Directions. The data below should be copied out exactly, with its pictures omitted.

[[ Stored data, beginning ]]

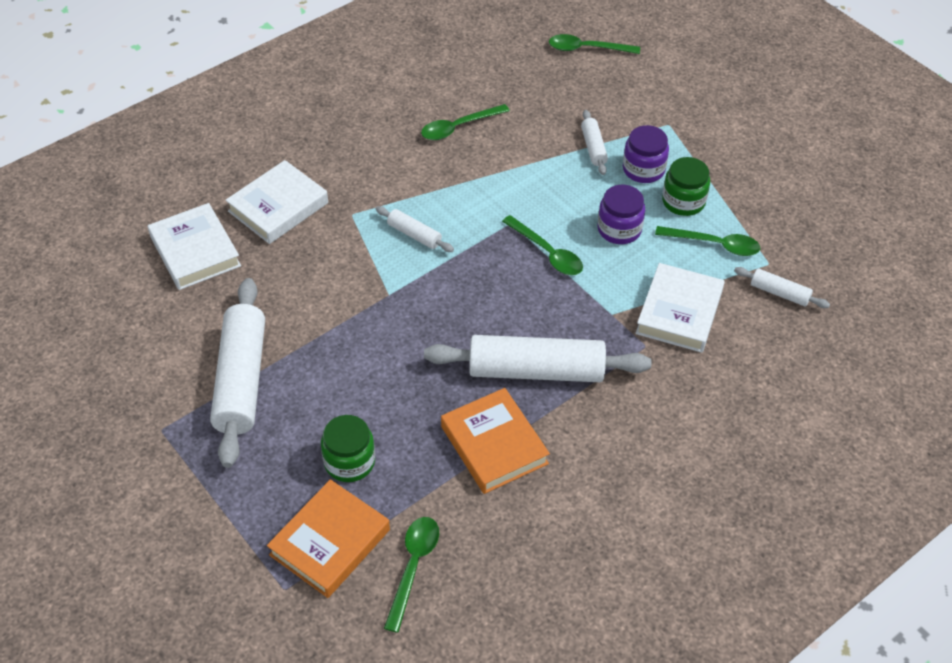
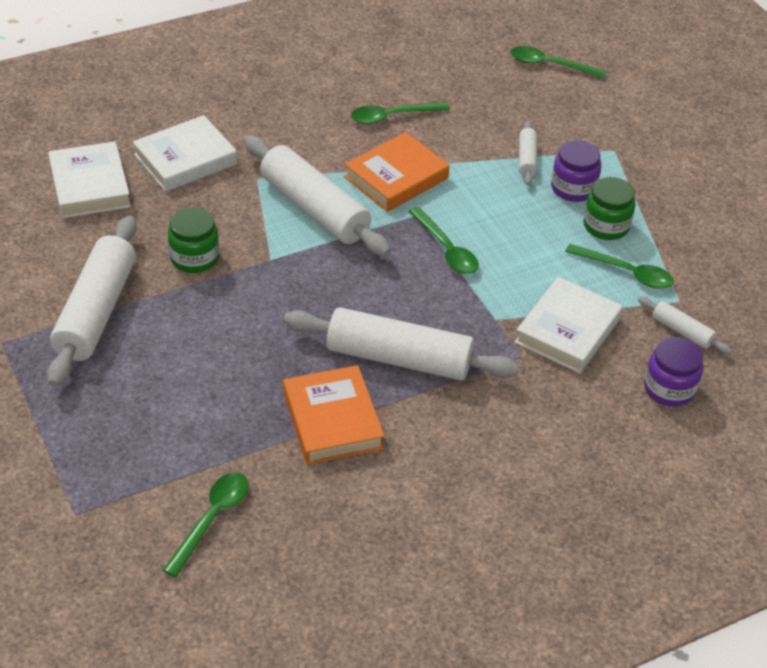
camera: 10 degrees right, 5 degrees down
(330, 542) = (135, 479): orange book -> orange book (396, 178)
(349, 462) = (179, 408): green jar -> green jar (194, 258)
(414, 234) = (314, 208): white rolling pin -> white rolling pin, size x2.15
(619, 229) = (529, 240): purple jar -> purple jar (669, 388)

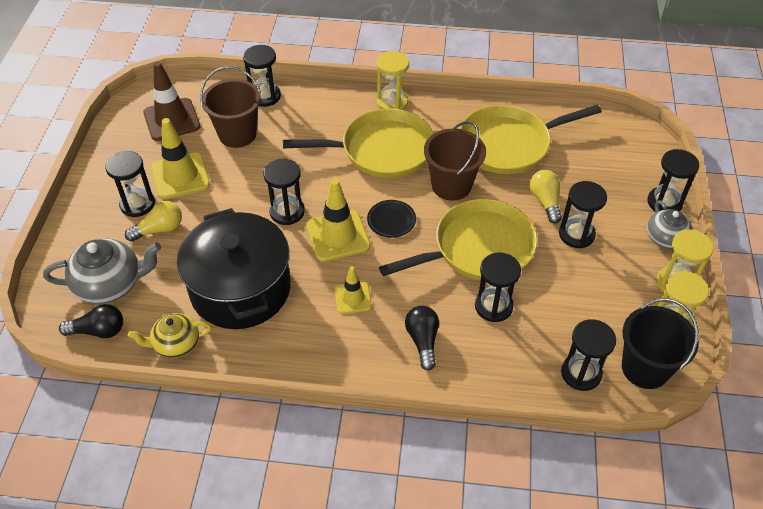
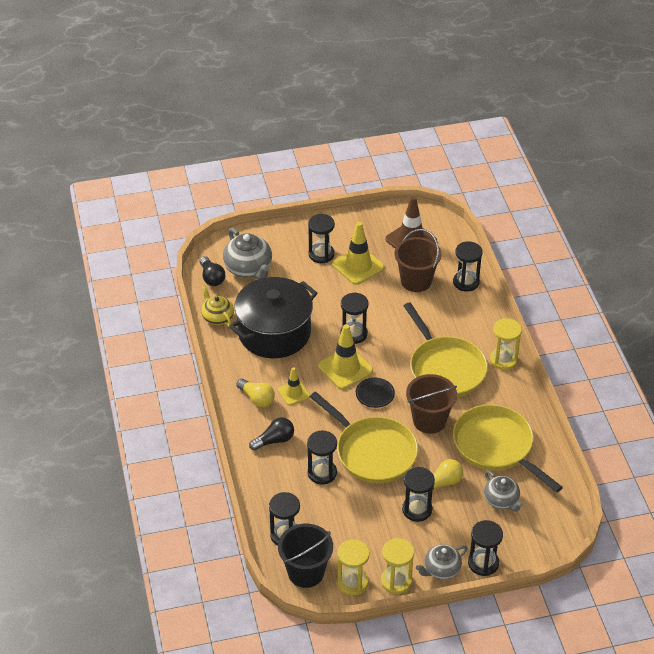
camera: 70 degrees right, 5 degrees down
(159, 229) = (305, 274): yellow light bulb -> yellow light bulb (257, 398)
(583, 163) = (501, 500): none -> grey teapot

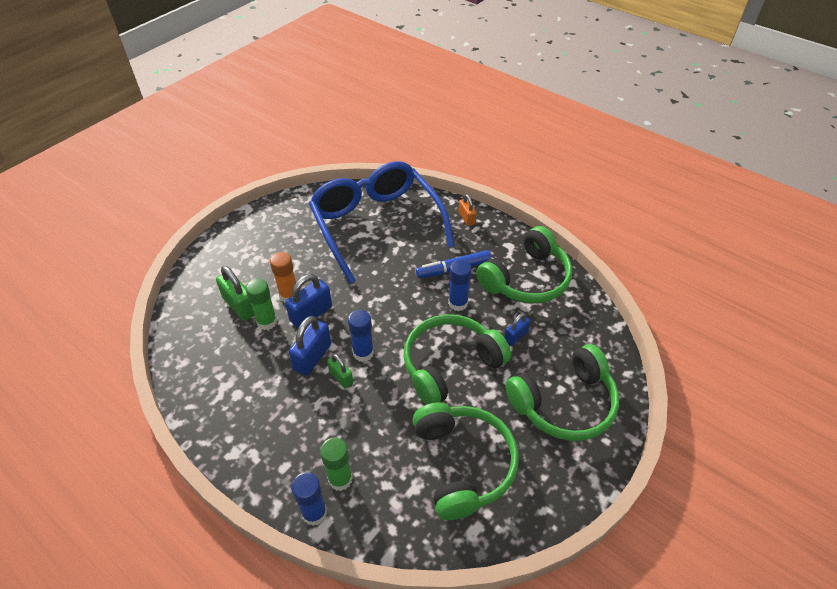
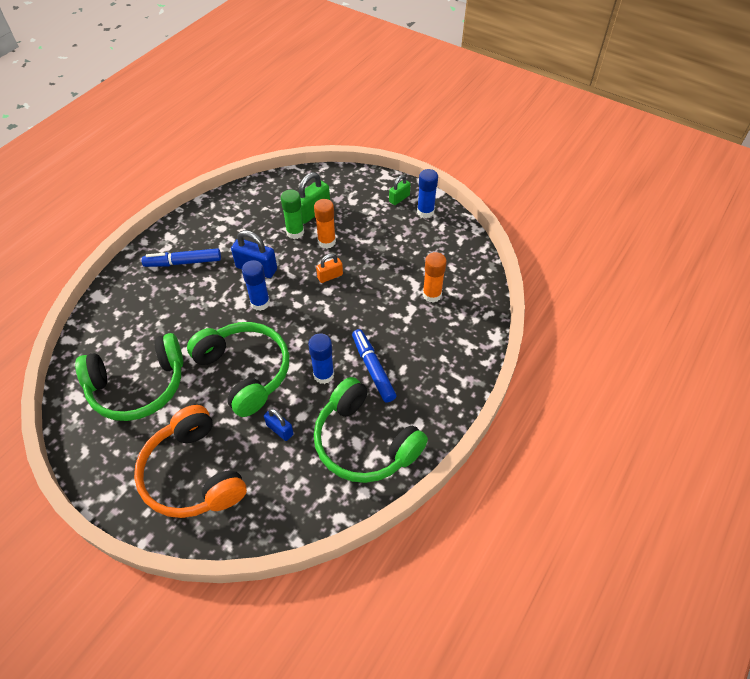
camera: 85 degrees right, 5 degrees up
(285, 432) = (183, 262): none -> blue marker
(311, 314) = (305, 260): blue padlock -> none
(314, 513) = (112, 290): blue glue stick -> blue glue stick (425, 212)
(340, 479) = (137, 302): green glue stick -> none
(341, 377) = (234, 290): green padlock -> green padlock (399, 198)
(376, 224) = (432, 295): blue glasses -> orange glue stick
(466, 218) = (457, 378): orange padlock -> orange padlock (330, 276)
(564, 403) = (193, 474): green headphones -> orange headphones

[[ Stored data, end ]]

Solution for this task.
camera: 10 degrees right, 5 degrees down
(330, 542) = (135, 479): orange book -> orange book (396, 178)
(349, 462) = (179, 408): green jar -> green jar (194, 258)
(414, 234) = (314, 208): white rolling pin -> white rolling pin, size x2.15
(619, 229) = (529, 240): purple jar -> purple jar (669, 388)

camera: 70 degrees right, 5 degrees down
(159, 229) = (305, 274): yellow light bulb -> yellow light bulb (257, 398)
(583, 163) = (501, 500): none -> grey teapot

camera: 85 degrees right, 5 degrees up
(285, 432) = (183, 262): none -> blue marker
(311, 314) = (305, 260): blue padlock -> none
(314, 513) = (112, 290): blue glue stick -> blue glue stick (425, 212)
(340, 479) = (137, 302): green glue stick -> none
(341, 377) = (234, 290): green padlock -> green padlock (399, 198)
(376, 224) = (432, 295): blue glasses -> orange glue stick
(466, 218) = (457, 378): orange padlock -> orange padlock (330, 276)
(564, 403) = (193, 474): green headphones -> orange headphones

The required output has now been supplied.